Records from a data collection:
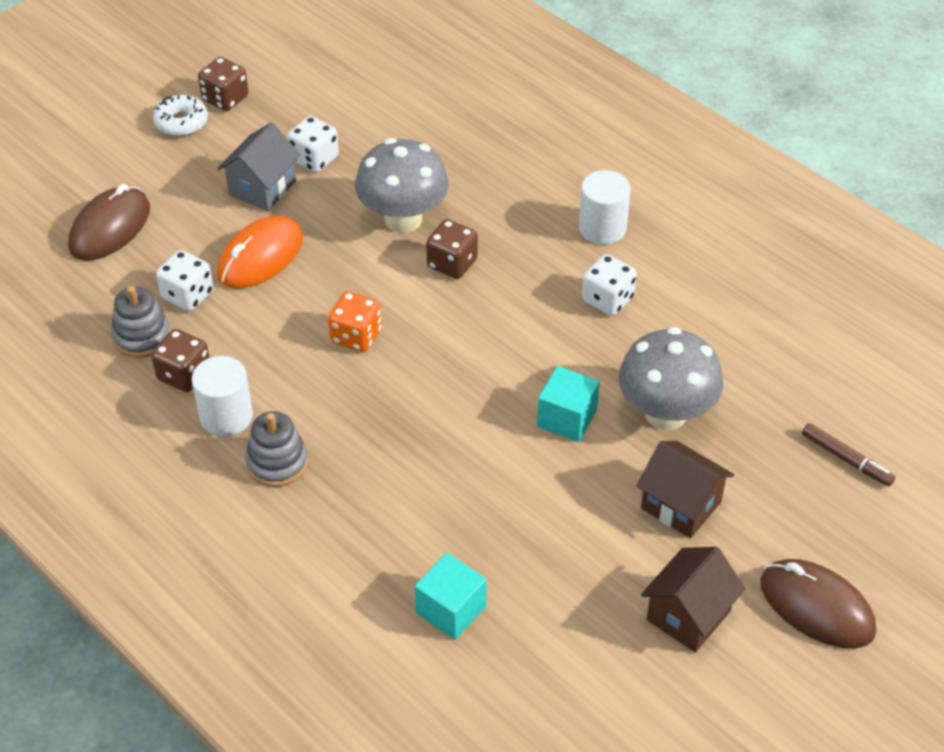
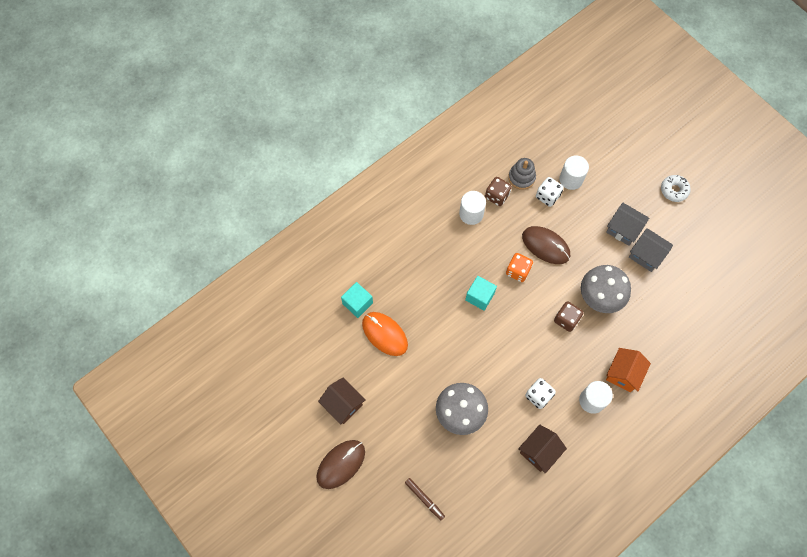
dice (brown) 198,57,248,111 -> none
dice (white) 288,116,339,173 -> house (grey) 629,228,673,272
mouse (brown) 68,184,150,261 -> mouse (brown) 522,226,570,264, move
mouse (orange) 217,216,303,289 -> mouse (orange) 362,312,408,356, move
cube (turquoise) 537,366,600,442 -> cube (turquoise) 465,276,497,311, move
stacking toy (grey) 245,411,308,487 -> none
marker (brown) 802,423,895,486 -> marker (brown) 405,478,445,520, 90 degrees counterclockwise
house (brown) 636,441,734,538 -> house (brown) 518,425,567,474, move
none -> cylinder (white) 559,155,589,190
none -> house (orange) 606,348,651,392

◆ To do: Exact repetition of all the records is required, with the pictures excluded.

◆ Answer space:
dice (brown) 198,57,248,111 -> none
dice (white) 288,116,339,173 -> house (grey) 629,228,673,272
mouse (brown) 68,184,150,261 -> mouse (brown) 522,226,570,264, move
mouse (orange) 217,216,303,289 -> mouse (orange) 362,312,408,356, move
cube (turquoise) 537,366,600,442 -> cube (turquoise) 465,276,497,311, move
stacking toy (grey) 245,411,308,487 -> none
marker (brown) 802,423,895,486 -> marker (brown) 405,478,445,520, 90 degrees counterclockwise
house (brown) 636,441,734,538 -> house (brown) 518,425,567,474, move
none -> cylinder (white) 559,155,589,190
none -> house (orange) 606,348,651,392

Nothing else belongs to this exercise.